#### Task instructions:
Give the line containing "D3: LED orange" again, exactly, along with all later lines of the entries, through the last one.

#### Task inputs:
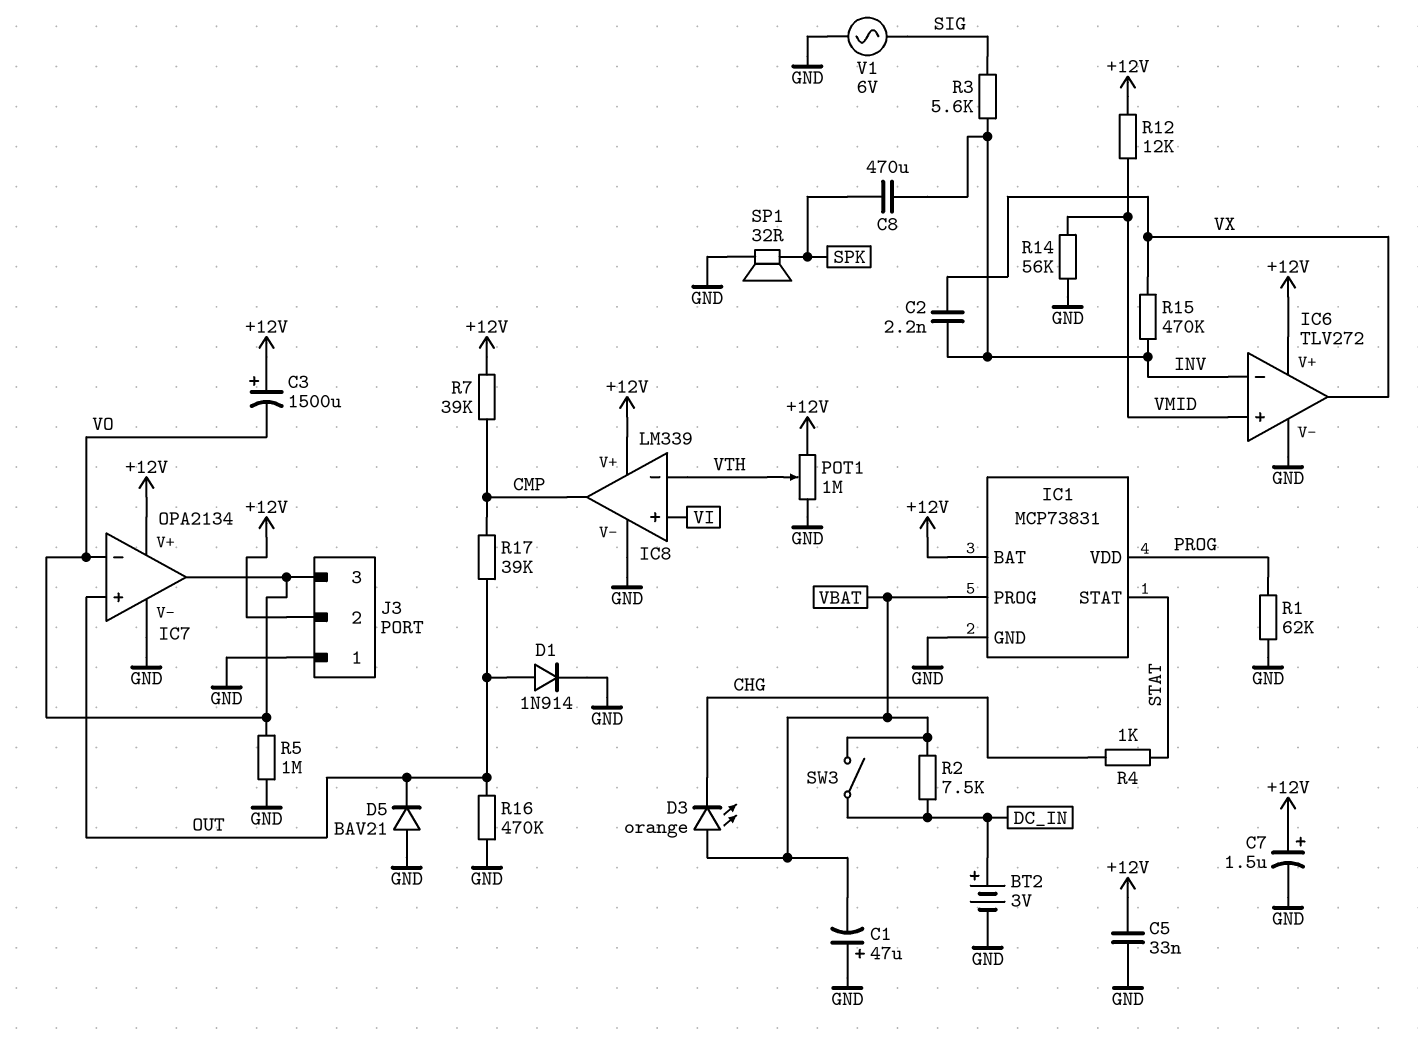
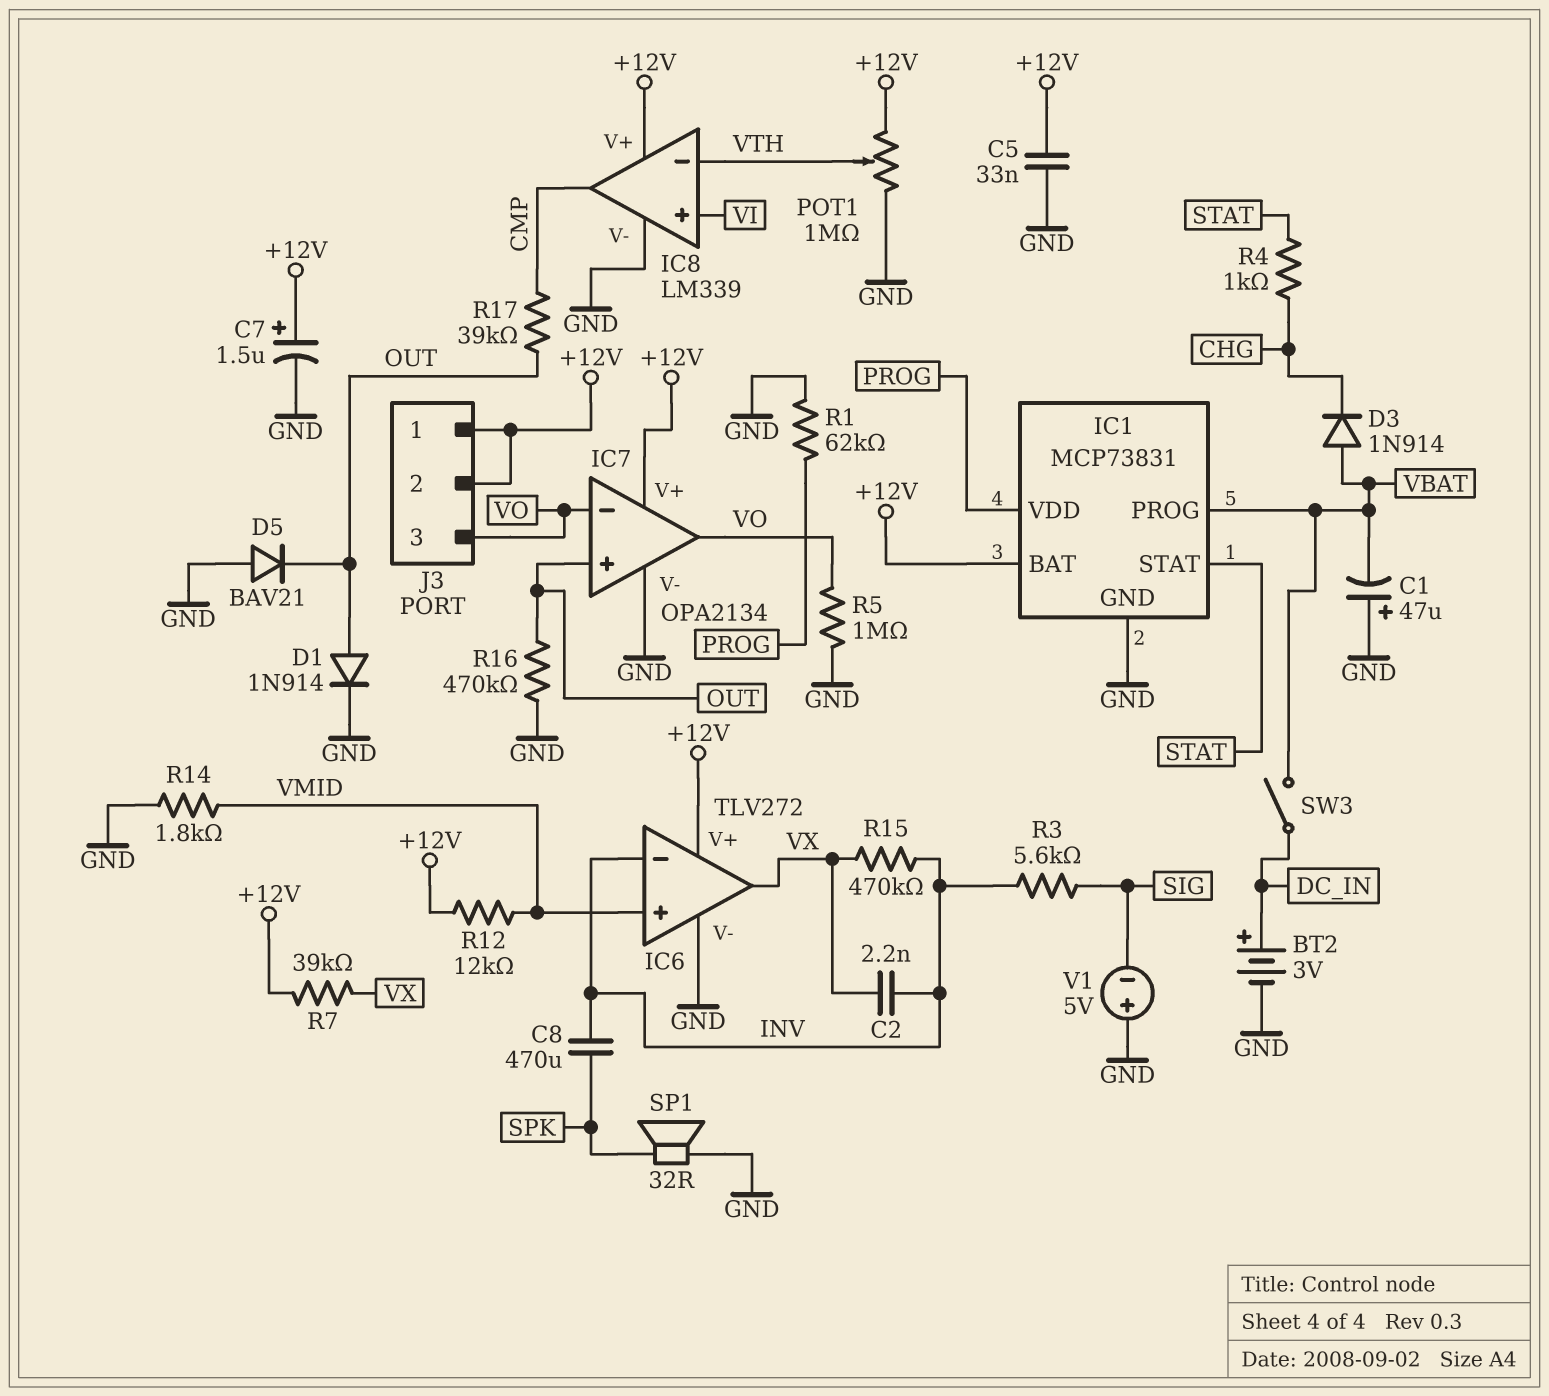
C3: 1500uF (plus +12V, minus VO) -> none
D3: LED orange (A VBAT, K CHG) -> diode 1N914 (A VBAT, K CHG)
J3 pin 1: GND -> +12V
R2: 7.5k (DC_IN, VBAT) -> none
R7: 39k (+12V, CMP) -> 39k (+12V, VX)
R14: 56k (GND, VMID) -> 1.8k (GND, VMID)
V1: AC 6V (GND, SIG) -> 5V (plus GND, minus SIG)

#### Task answer:
D3: LED orange (A VBAT, K CHG) -> diode 1N914 (A VBAT, K CHG)
J3 pin 1: GND -> +12V
R2: 7.5k (DC_IN, VBAT) -> none
R7: 39k (+12V, CMP) -> 39k (+12V, VX)
R14: 56k (GND, VMID) -> 1.8k (GND, VMID)
V1: AC 6V (GND, SIG) -> 5V (plus GND, minus SIG)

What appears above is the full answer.